● Problem to work on:
Of the lines below, write out exactly those from the line with "C5: 22nF (+5V, INT) -> 22nF (DGND, INT)" through the line with "LDR3: VT90N1 (+5V, DGND) -> VT90N1 (+5V, BTN)", both included, and skip the rest.

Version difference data
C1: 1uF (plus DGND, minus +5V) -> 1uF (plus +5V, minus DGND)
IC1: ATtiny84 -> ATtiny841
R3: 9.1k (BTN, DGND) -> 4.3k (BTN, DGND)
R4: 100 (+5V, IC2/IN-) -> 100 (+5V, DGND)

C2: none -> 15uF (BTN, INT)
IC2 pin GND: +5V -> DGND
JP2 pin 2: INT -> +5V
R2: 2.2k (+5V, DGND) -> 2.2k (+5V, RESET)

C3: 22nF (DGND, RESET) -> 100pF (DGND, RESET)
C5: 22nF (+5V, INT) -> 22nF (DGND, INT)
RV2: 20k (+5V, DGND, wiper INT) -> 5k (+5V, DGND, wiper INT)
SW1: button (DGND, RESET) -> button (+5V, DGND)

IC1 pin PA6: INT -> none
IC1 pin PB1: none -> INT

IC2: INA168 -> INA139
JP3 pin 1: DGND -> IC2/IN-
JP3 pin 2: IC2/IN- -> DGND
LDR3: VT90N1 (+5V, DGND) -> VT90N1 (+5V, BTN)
--
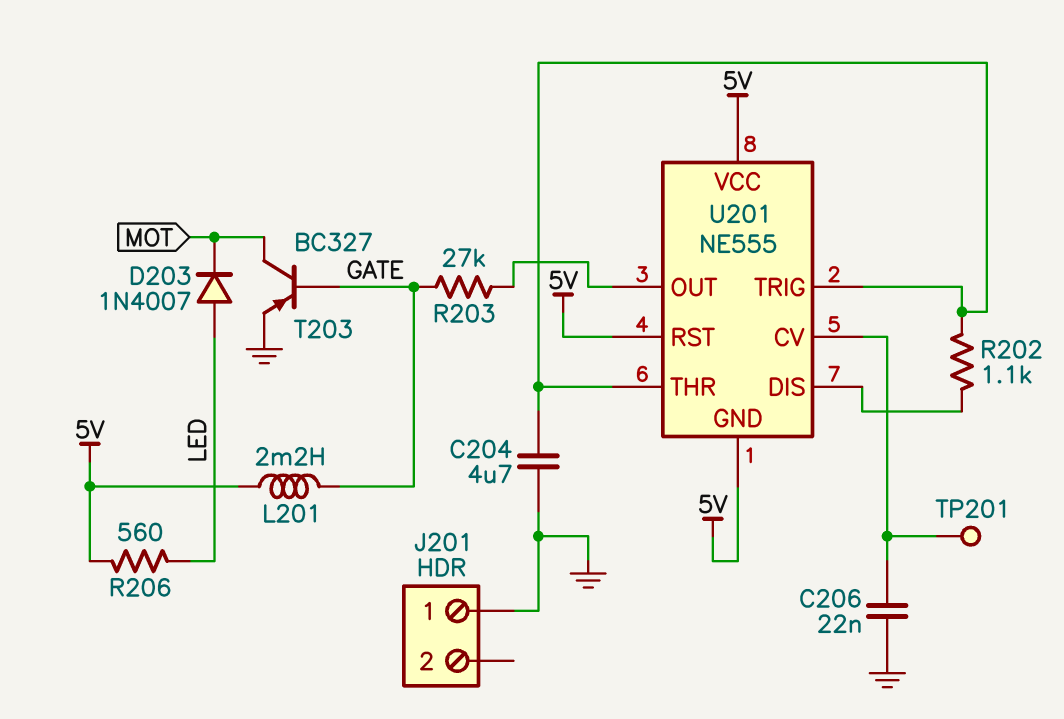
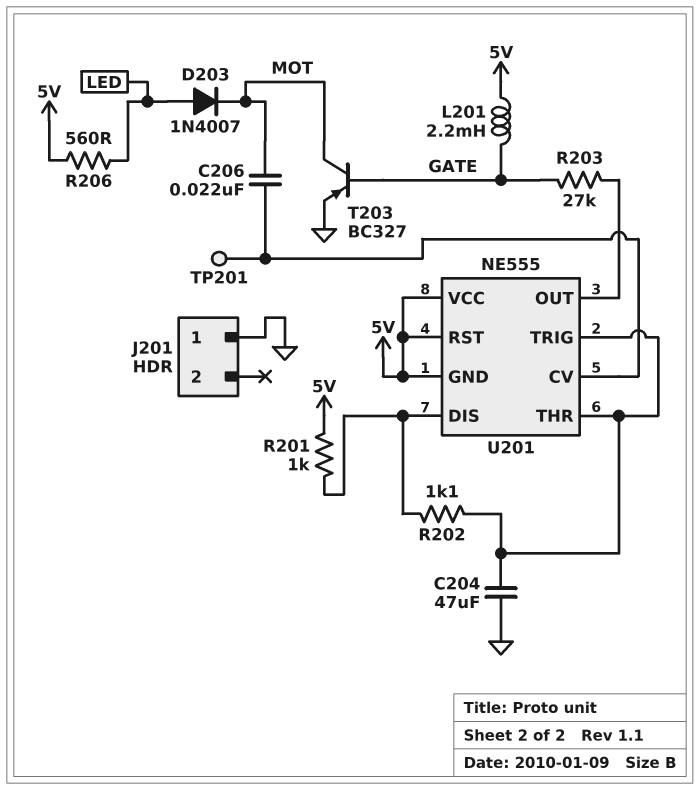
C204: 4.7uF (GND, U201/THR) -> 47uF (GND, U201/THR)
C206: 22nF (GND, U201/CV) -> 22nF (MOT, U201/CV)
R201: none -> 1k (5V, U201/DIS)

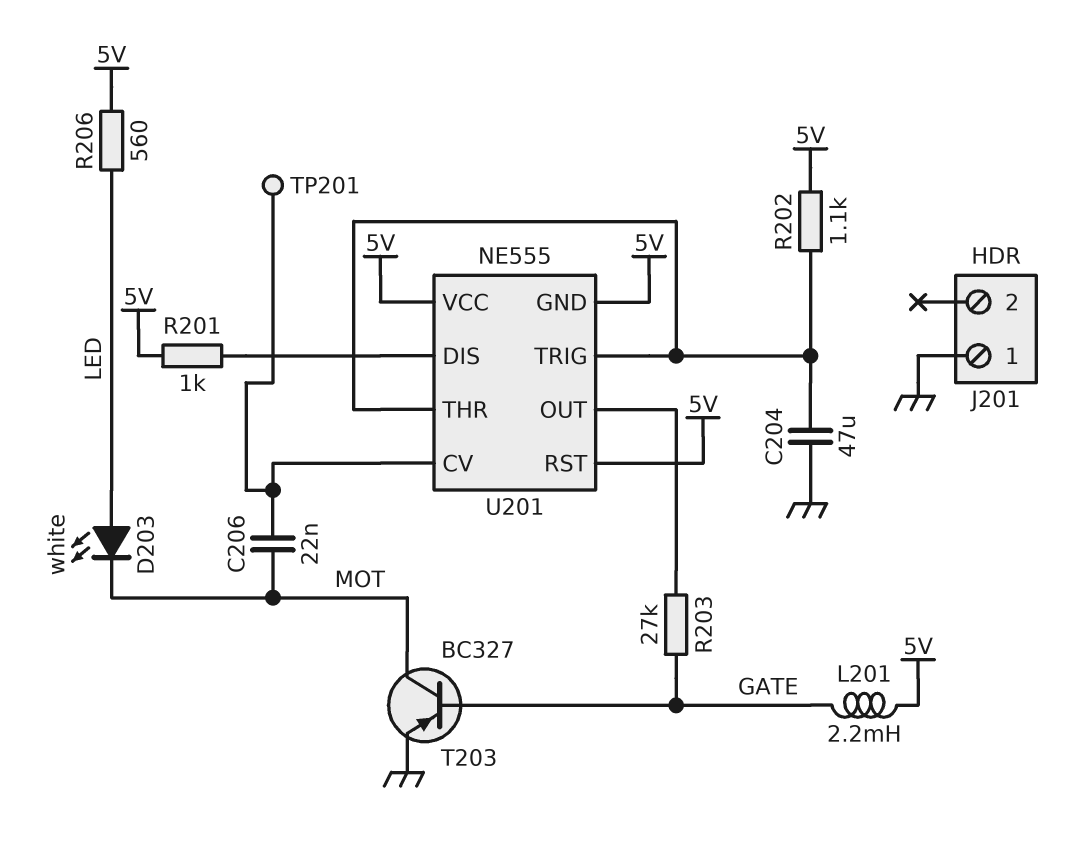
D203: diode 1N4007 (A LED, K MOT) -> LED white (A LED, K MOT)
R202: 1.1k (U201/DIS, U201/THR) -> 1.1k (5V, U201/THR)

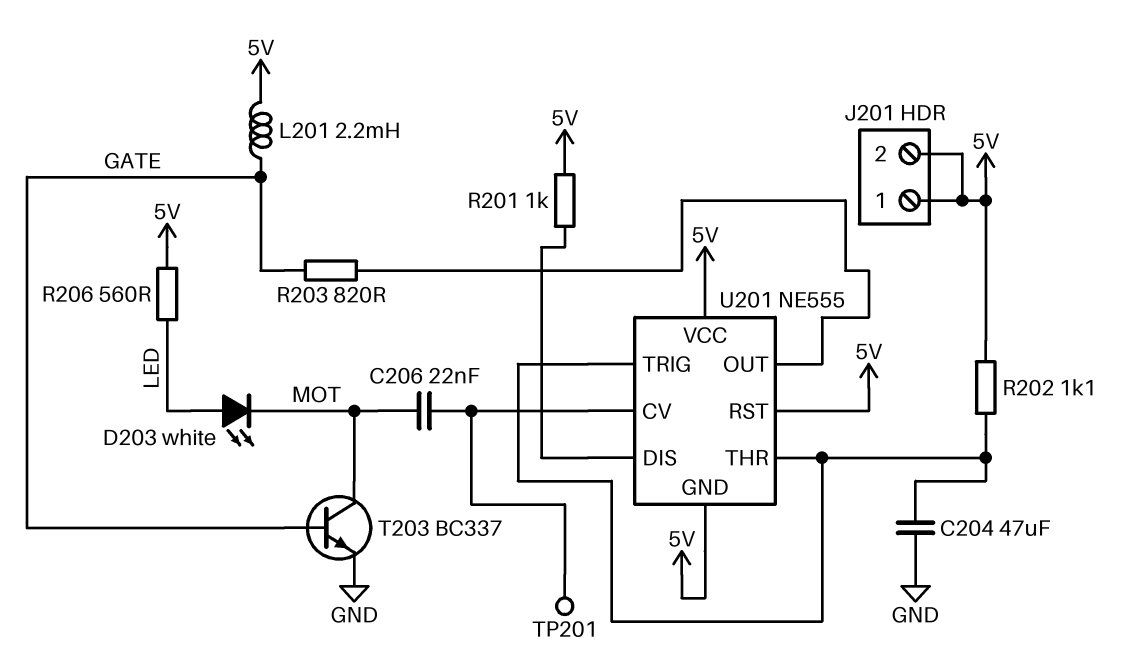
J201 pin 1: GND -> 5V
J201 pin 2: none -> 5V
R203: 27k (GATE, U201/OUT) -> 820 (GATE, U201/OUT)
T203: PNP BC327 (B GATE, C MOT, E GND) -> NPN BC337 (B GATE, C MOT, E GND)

● Output below:
C5: 22nF (+5V, INT) -> 22nF (DGND, INT)
RV2: 20k (+5V, DGND, wiper INT) -> 5k (+5V, DGND, wiper INT)
SW1: button (DGND, RESET) -> button (+5V, DGND)

IC1 pin PA6: INT -> none
IC1 pin PB1: none -> INT

IC2: INA168 -> INA139
JP3 pin 1: DGND -> IC2/IN-
JP3 pin 2: IC2/IN- -> DGND
LDR3: VT90N1 (+5V, DGND) -> VT90N1 (+5V, BTN)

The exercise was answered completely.